Work instructions: The listing below must be returned in full and unchanged, without the images it carries.

The data:
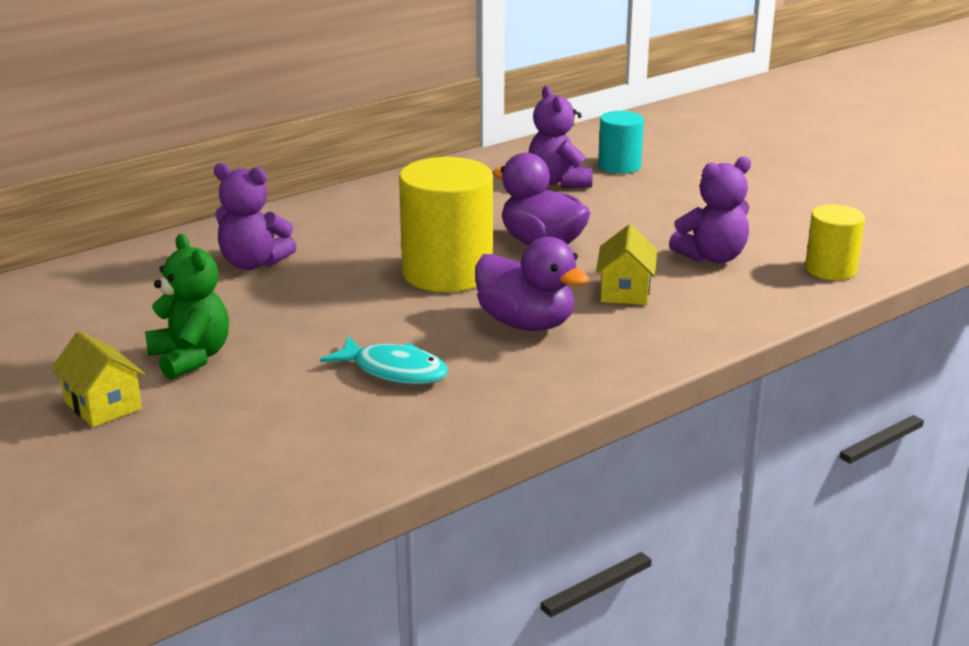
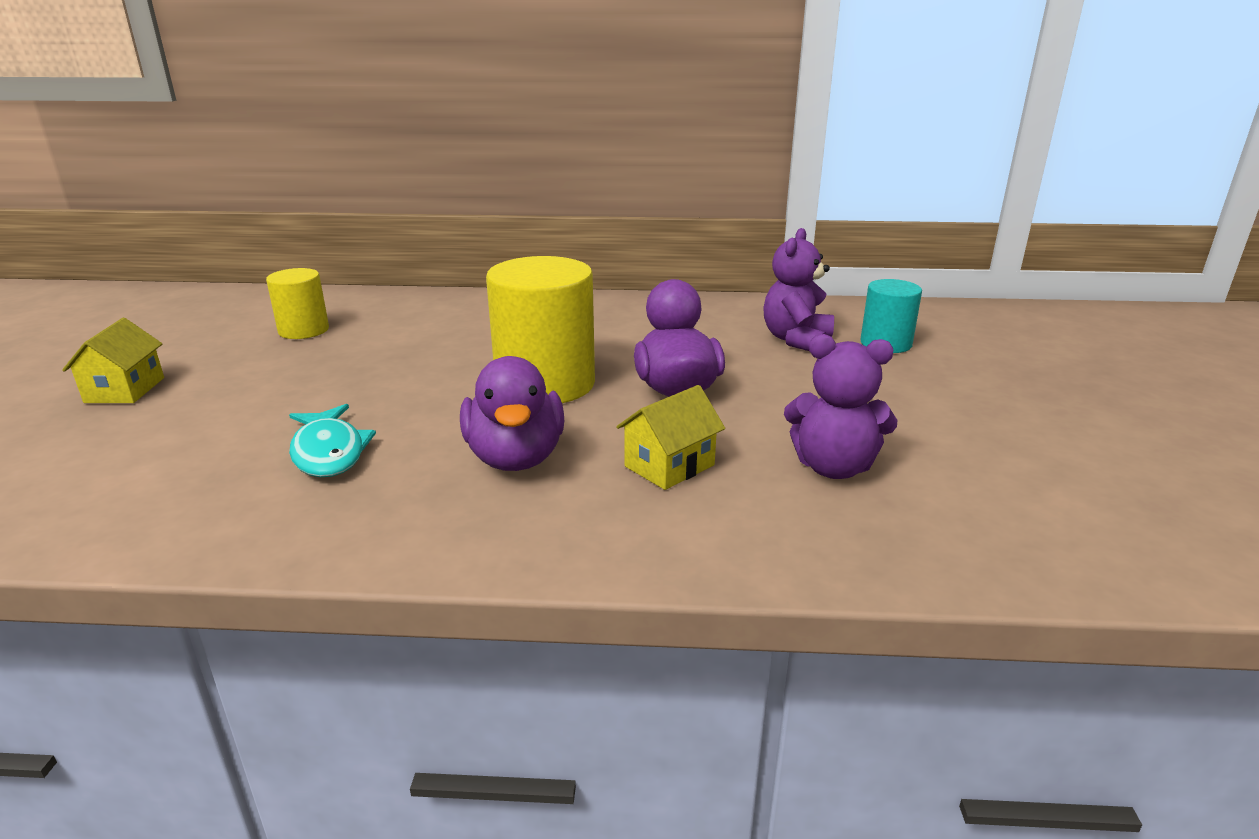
camera: 40 degrees right, 0 degrees up
(191, 358) = (243, 378): green teddy bear -> none
(253, 263) = (430, 326): purple teddy bear -> none
(830, 269) = (973, 544): yellow cylinder -> yellow cylinder (304, 330)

Answer section:
camera: 40 degrees right, 0 degrees up
(191, 358) = (243, 378): green teddy bear -> none
(253, 263) = (430, 326): purple teddy bear -> none
(830, 269) = (973, 544): yellow cylinder -> yellow cylinder (304, 330)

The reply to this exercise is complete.